START Source data

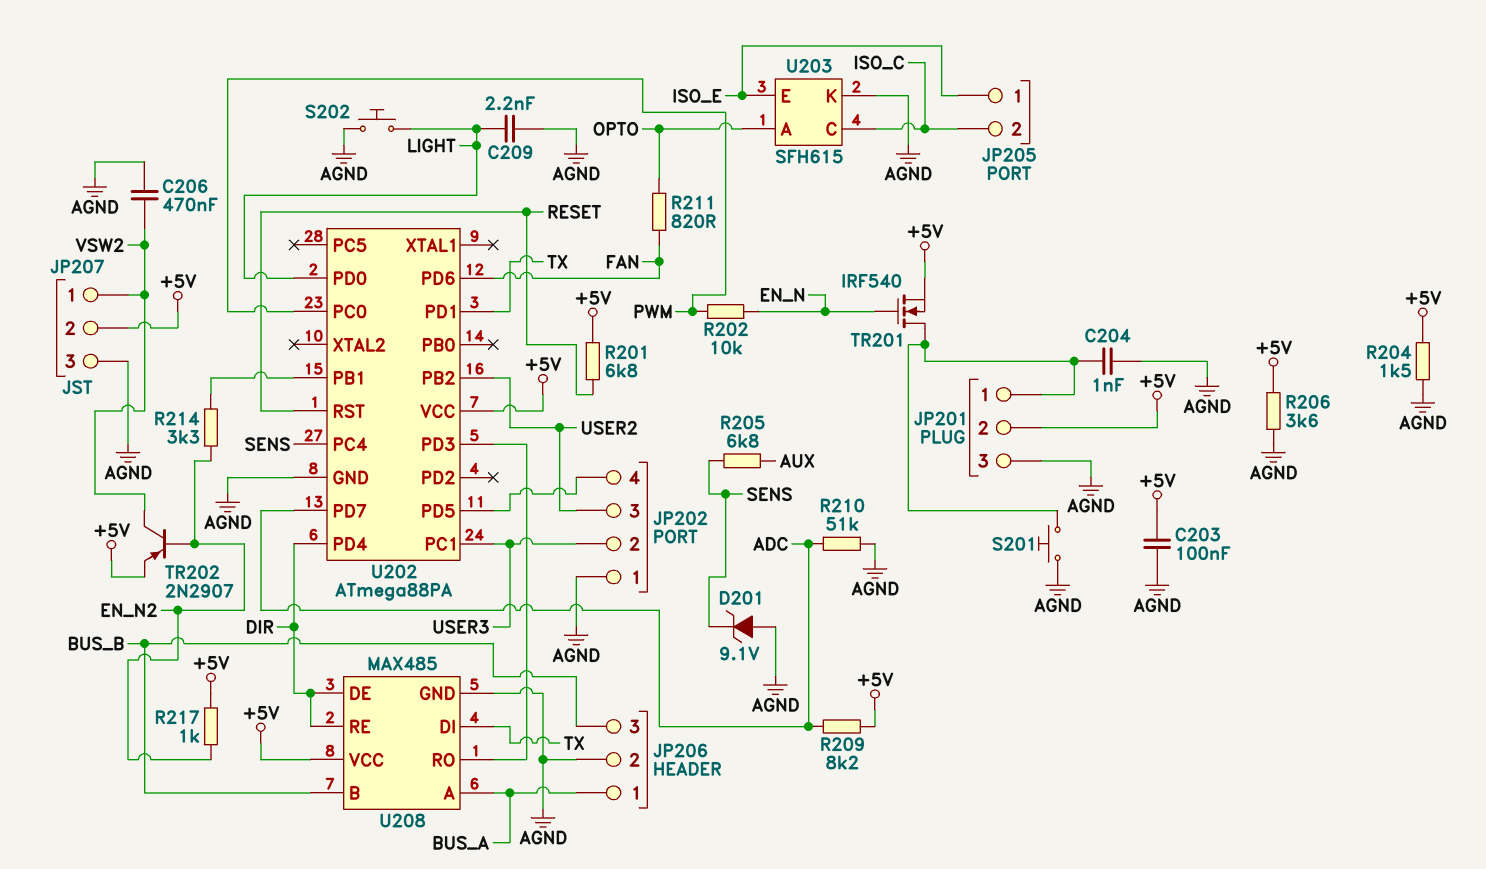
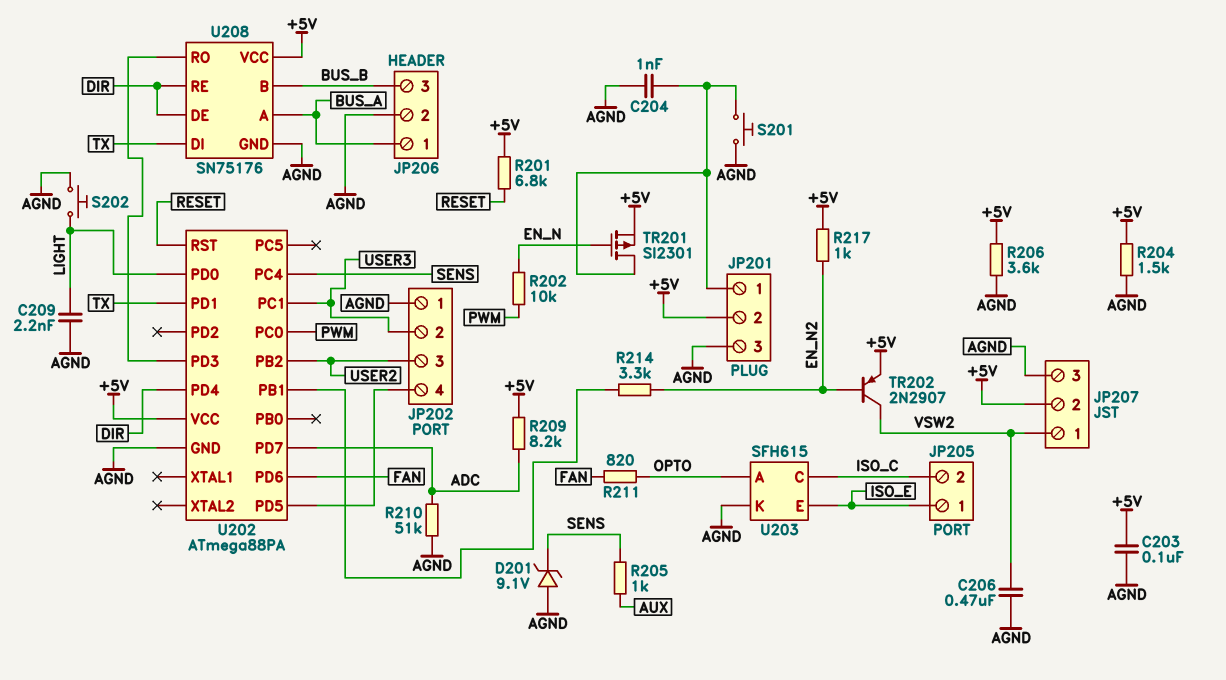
R205: 6.8k (AUX, SENS) -> 1k (AUX, SENS)
TR201: NMOS IRF540 (G EN_N, D JP201/1, S +5V) -> PMOS SI2301 (G EN_N, D JP201/1, S +5V)
U208: MAX485 -> SN75176

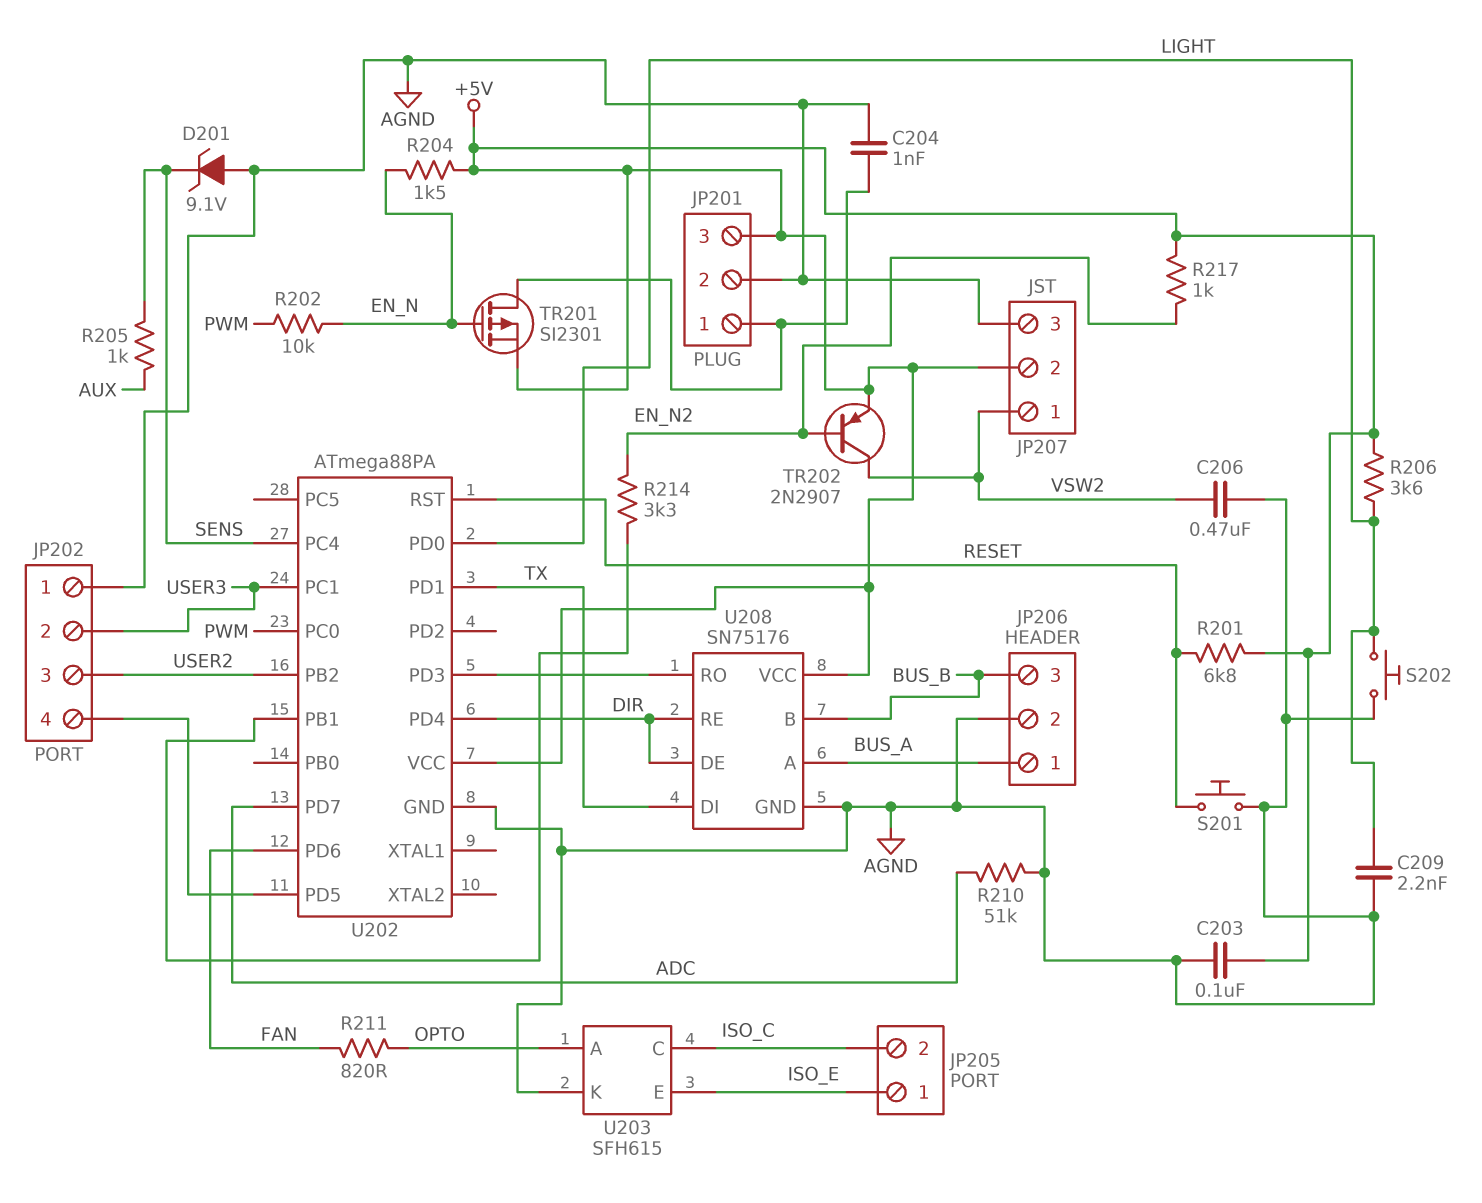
JP201 pin 2: +5V -> AGND
JP201 pin 3: AGND -> +5V
R204: 1.5k (+5V, AGND) -> 1.5k (+5V, EN_N)
R206: 3.6k (+5V, AGND) -> 3.6k (+5V, LIGHT)
R209: 8.2k (+5V, ADC) -> none
S201: button (AGND, JP201/1) -> button (AGND, RESET)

END Source data

**Prompt:** Reply with exactly the lines above from the one that contains "R209: 8.2k (+5V, ADC) -> none" through the final line of the material, and with nothing else.

**Solution for this problem:**
R209: 8.2k (+5V, ADC) -> none
S201: button (AGND, JP201/1) -> button (AGND, RESET)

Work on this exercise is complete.